(Extracted records begins)

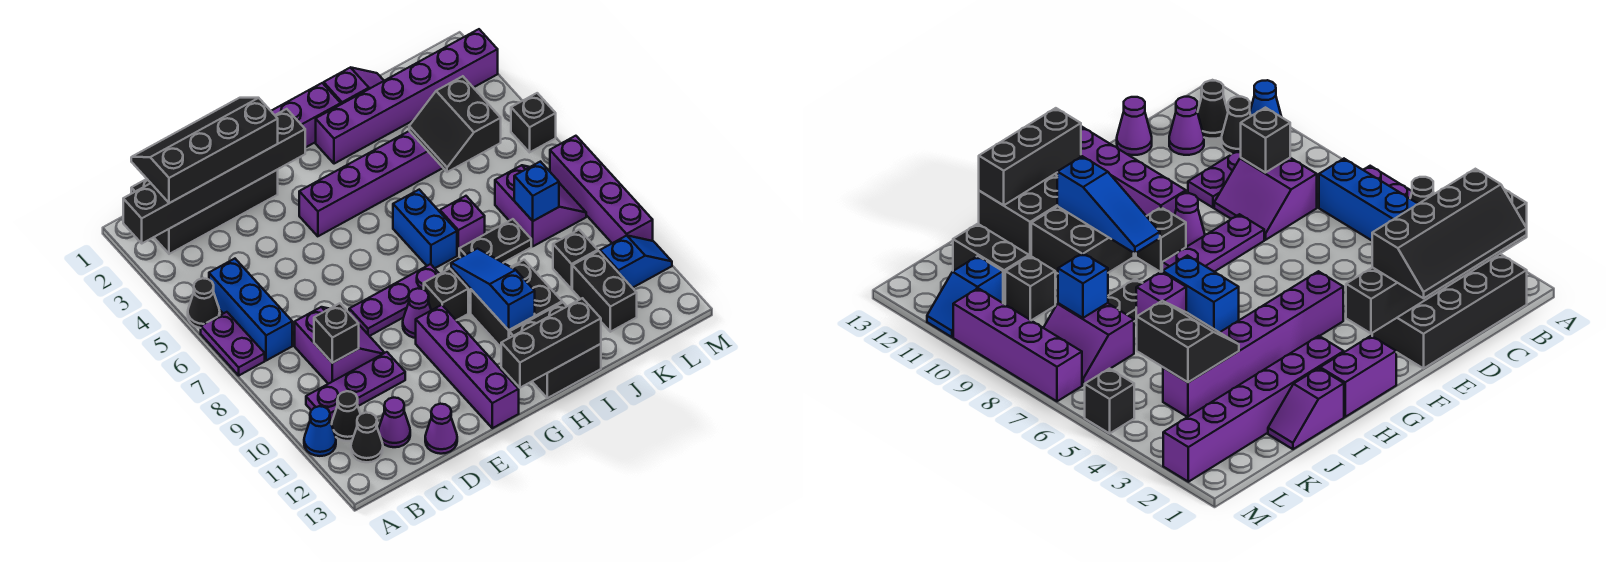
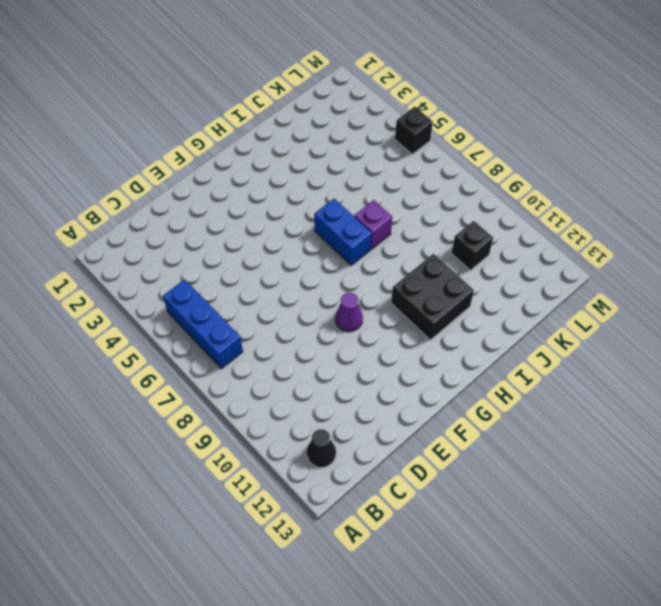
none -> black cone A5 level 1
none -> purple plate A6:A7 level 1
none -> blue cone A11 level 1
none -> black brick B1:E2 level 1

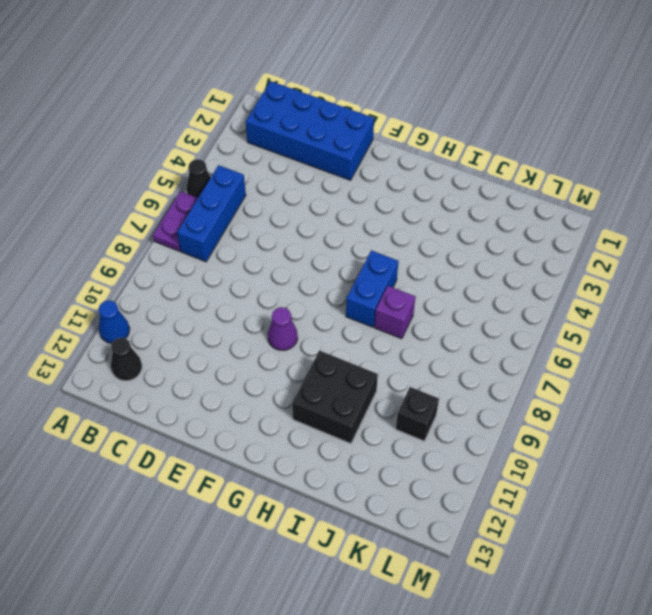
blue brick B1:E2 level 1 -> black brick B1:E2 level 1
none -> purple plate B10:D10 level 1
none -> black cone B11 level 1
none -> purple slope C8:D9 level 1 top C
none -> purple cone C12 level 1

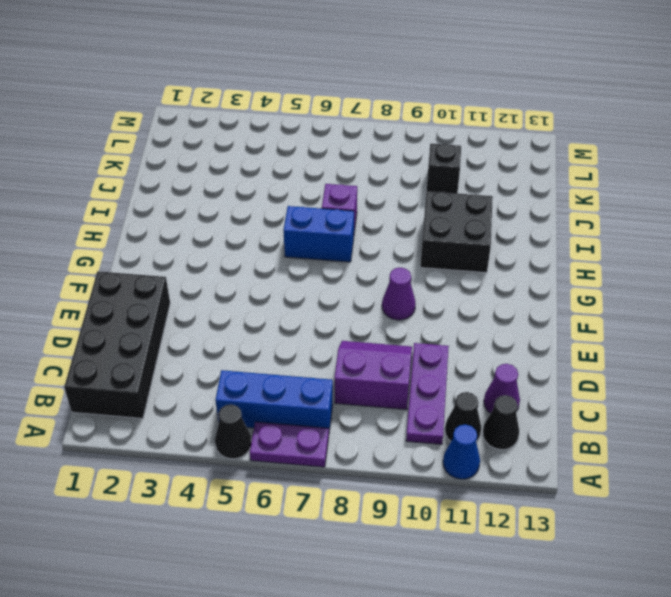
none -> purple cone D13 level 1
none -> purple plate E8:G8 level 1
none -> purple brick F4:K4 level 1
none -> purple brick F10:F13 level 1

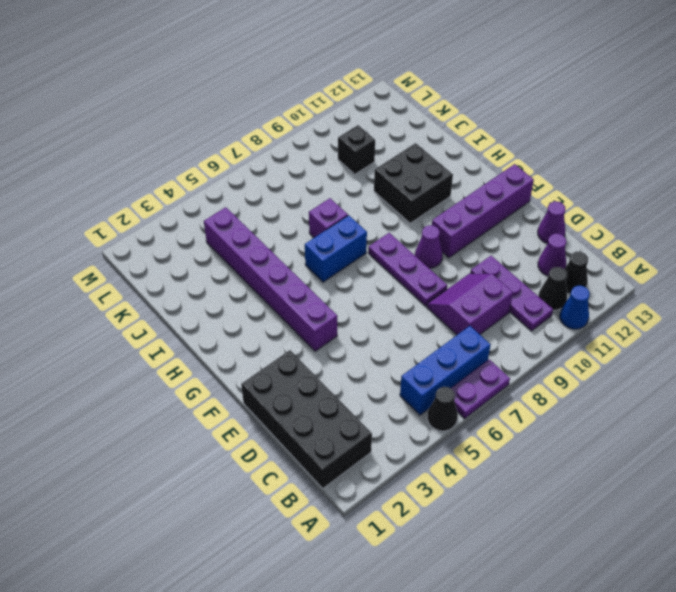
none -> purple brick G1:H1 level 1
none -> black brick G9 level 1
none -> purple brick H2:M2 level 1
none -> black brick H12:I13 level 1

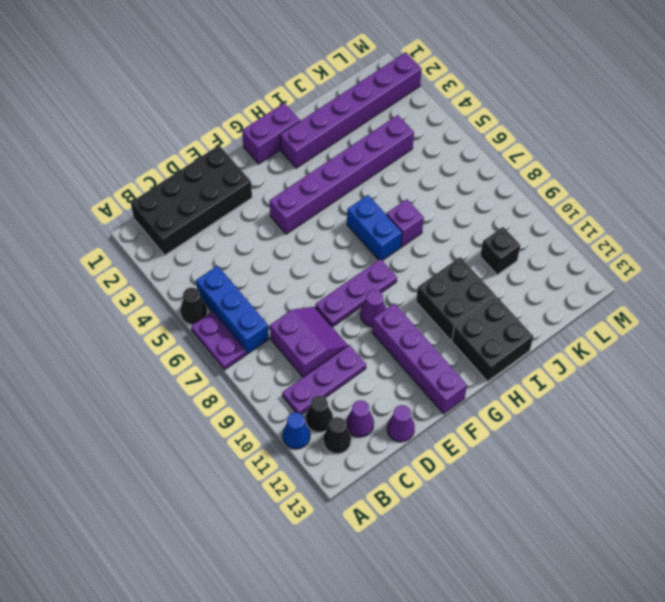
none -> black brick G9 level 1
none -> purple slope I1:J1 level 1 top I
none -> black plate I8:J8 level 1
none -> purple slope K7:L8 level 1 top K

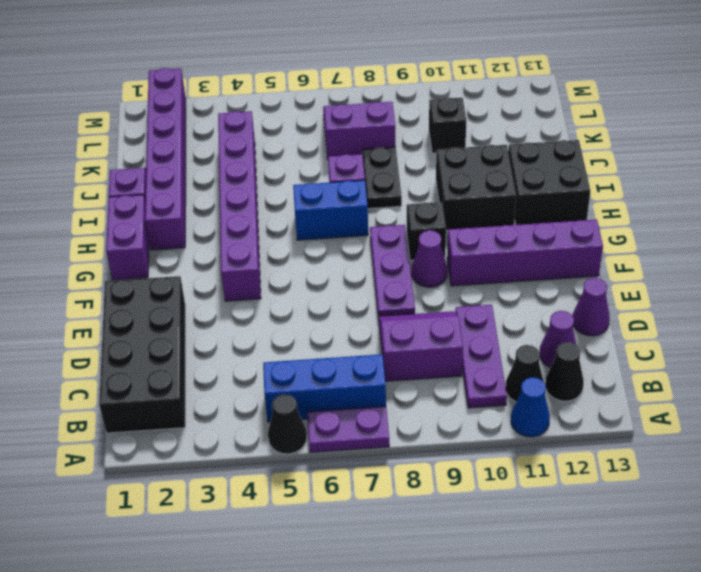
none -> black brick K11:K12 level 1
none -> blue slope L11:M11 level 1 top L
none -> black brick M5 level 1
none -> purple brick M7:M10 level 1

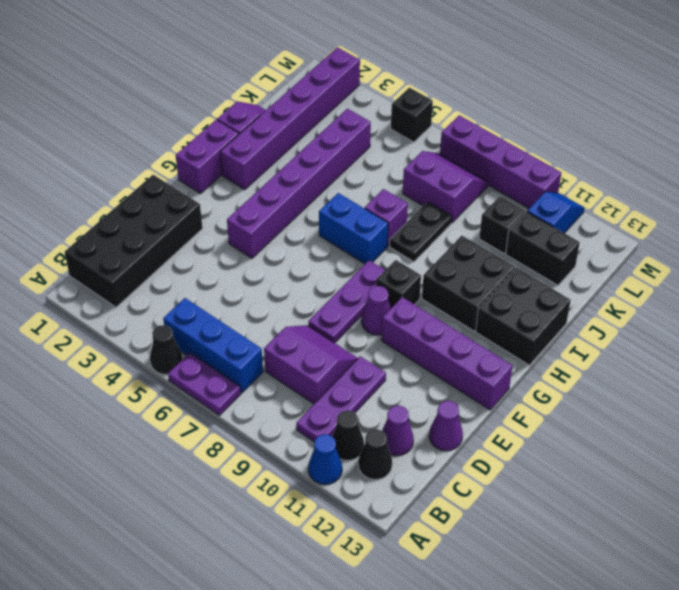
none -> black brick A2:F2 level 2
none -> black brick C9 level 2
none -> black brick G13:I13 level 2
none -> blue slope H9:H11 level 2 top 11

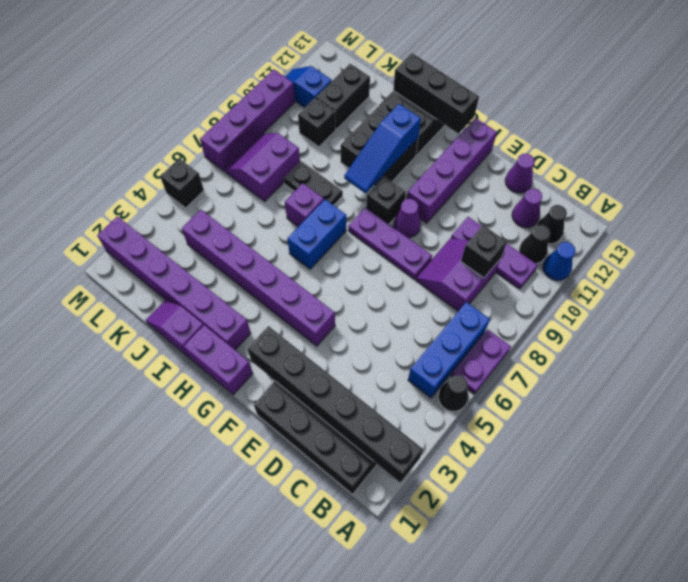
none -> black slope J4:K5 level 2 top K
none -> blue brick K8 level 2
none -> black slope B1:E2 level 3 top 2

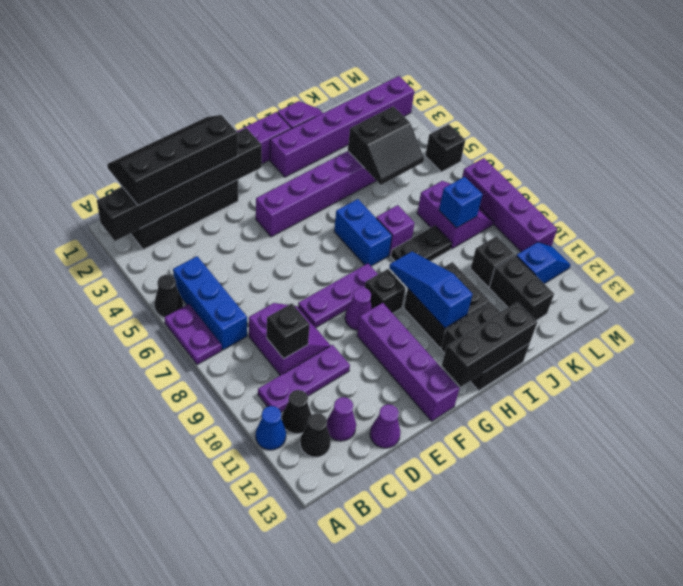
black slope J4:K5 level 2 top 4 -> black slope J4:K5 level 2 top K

(Extracted records ends)

| Required action |
Output a faithful copy of the data, with each picture left out.

| Task response |
none -> black cone A5 level 1
none -> purple plate A6:A7 level 1
none -> blue cone A11 level 1
none -> black brick B1:E2 level 1

blue brick B1:E2 level 1 -> black brick B1:E2 level 1
none -> purple plate B10:D10 level 1
none -> black cone B11 level 1
none -> purple slope C8:D9 level 1 top C
none -> purple cone C12 level 1

none -> purple cone D13 level 1
none -> purple plate E8:G8 level 1
none -> purple brick F4:K4 level 1
none -> purple brick F10:F13 level 1

none -> purple brick G1:H1 level 1
none -> black brick G9 level 1
none -> purple brick H2:M2 level 1
none -> black brick H12:I13 level 1

none -> black brick G9 level 1
none -> purple slope I1:J1 level 1 top I
none -> black plate I8:J8 level 1
none -> purple slope K7:L8 level 1 top K

none -> black brick K11:K12 level 1
none -> blue slope L11:M11 level 1 top L
none -> black brick M5 level 1
none -> purple brick M7:M10 level 1

none -> black brick A2:F2 level 2
none -> black brick C9 level 2
none -> black brick G13:I13 level 2
none -> blue slope H9:H11 level 2 top 11

none -> black slope J4:K5 level 2 top K
none -> blue brick K8 level 2
none -> black slope B1:E2 level 3 top 2

black slope J4:K5 level 2 top 4 -> black slope J4:K5 level 2 top K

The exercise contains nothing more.